EXERCISE PROMPT
Transcribe the records exactly from the line with "white marker (402,253,491,316)" to the end, both included.

Scene image comparisons
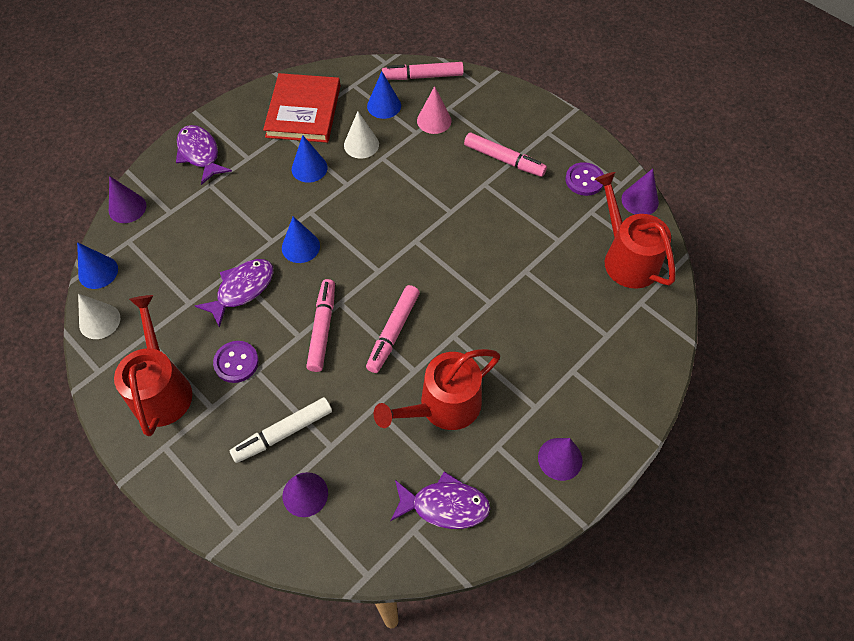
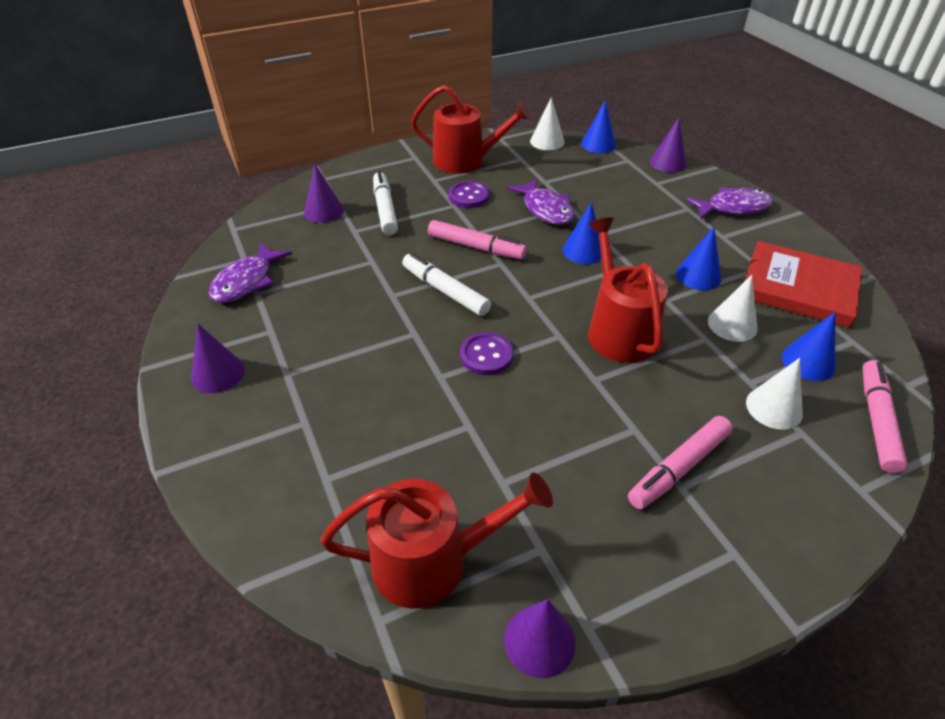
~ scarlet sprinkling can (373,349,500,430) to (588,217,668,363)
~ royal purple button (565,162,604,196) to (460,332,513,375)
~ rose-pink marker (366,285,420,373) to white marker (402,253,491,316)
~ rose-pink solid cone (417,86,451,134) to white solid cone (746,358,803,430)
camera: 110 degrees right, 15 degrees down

SOLUTION BELOW
~ rose-pink marker (366,285,420,373) to white marker (402,253,491,316)
~ rose-pink solid cone (417,86,451,134) to white solid cone (746,358,803,430)
camera: 110 degrees right, 15 degrees down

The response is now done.